*** Opening of Dataset extract ***

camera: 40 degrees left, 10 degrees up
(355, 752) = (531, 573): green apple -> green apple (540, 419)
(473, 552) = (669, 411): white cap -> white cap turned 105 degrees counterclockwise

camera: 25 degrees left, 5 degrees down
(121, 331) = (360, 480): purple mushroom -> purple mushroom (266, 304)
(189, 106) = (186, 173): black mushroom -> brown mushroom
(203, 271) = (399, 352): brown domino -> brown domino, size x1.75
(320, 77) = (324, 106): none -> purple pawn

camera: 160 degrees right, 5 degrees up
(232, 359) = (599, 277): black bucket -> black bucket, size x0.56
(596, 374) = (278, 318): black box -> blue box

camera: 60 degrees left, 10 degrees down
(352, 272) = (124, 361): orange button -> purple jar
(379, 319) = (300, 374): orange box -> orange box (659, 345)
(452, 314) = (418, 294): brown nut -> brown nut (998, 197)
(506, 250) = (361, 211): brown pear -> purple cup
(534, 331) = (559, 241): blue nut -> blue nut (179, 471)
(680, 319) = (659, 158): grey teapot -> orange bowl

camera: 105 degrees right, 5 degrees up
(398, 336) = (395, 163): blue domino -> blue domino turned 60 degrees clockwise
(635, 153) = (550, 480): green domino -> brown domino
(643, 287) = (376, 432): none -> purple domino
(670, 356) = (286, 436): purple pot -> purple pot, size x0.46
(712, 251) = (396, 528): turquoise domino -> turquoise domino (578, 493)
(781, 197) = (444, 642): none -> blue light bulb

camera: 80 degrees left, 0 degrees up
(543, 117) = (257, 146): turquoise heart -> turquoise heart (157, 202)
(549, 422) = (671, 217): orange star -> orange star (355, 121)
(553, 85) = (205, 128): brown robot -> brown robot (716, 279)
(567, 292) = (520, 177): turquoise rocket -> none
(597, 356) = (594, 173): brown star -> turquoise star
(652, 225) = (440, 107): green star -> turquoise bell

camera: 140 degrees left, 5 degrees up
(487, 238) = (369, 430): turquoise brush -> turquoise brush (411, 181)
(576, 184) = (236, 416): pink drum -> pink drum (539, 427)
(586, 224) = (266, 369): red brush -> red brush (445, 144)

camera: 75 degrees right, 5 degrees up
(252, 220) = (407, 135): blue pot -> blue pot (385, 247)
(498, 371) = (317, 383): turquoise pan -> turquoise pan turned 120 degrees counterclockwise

*** Close of Dataset extract ***

Exercise prompt :: Your reply must be the entries above, returned word for word.

Answer box ::
camera: 40 degrees left, 10 degrees up
(355, 752) = (531, 573): green apple -> green apple (540, 419)
(473, 552) = (669, 411): white cap -> white cap turned 105 degrees counterclockwise

camera: 25 degrees left, 5 degrees down
(121, 331) = (360, 480): purple mushroom -> purple mushroom (266, 304)
(189, 106) = (186, 173): black mushroom -> brown mushroom
(203, 271) = (399, 352): brown domino -> brown domino, size x1.75
(320, 77) = (324, 106): none -> purple pawn

camera: 160 degrees right, 5 degrees up
(232, 359) = (599, 277): black bucket -> black bucket, size x0.56
(596, 374) = (278, 318): black box -> blue box

camera: 60 degrees left, 10 degrees down
(352, 272) = (124, 361): orange button -> purple jar
(379, 319) = (300, 374): orange box -> orange box (659, 345)
(452, 314) = (418, 294): brown nut -> brown nut (998, 197)
(506, 250) = (361, 211): brown pear -> purple cup
(534, 331) = (559, 241): blue nut -> blue nut (179, 471)
(680, 319) = (659, 158): grey teapot -> orange bowl

camera: 105 degrees right, 5 degrees up
(398, 336) = (395, 163): blue domino -> blue domino turned 60 degrees clockwise
(635, 153) = (550, 480): green domino -> brown domino
(643, 287) = (376, 432): none -> purple domino
(670, 356) = (286, 436): purple pot -> purple pot, size x0.46
(712, 251) = (396, 528): turquoise domino -> turquoise domino (578, 493)
(781, 197) = (444, 642): none -> blue light bulb

camera: 80 degrees left, 0 degrees up
(543, 117) = (257, 146): turquoise heart -> turquoise heart (157, 202)
(549, 422) = (671, 217): orange star -> orange star (355, 121)
(553, 85) = (205, 128): brown robot -> brown robot (716, 279)
(567, 292) = (520, 177): turquoise rocket -> none
(597, 356) = (594, 173): brown star -> turquoise star
(652, 225) = (440, 107): green star -> turquoise bell

camera: 140 degrees left, 5 degrees up
(487, 238) = (369, 430): turquoise brush -> turquoise brush (411, 181)
(576, 184) = (236, 416): pink drum -> pink drum (539, 427)
(586, 224) = (266, 369): red brush -> red brush (445, 144)

camera: 75 degrees right, 5 degrees up
(252, 220) = (407, 135): blue pot -> blue pot (385, 247)
(498, 371) = (317, 383): turquoise pan -> turquoise pan turned 120 degrees counterclockwise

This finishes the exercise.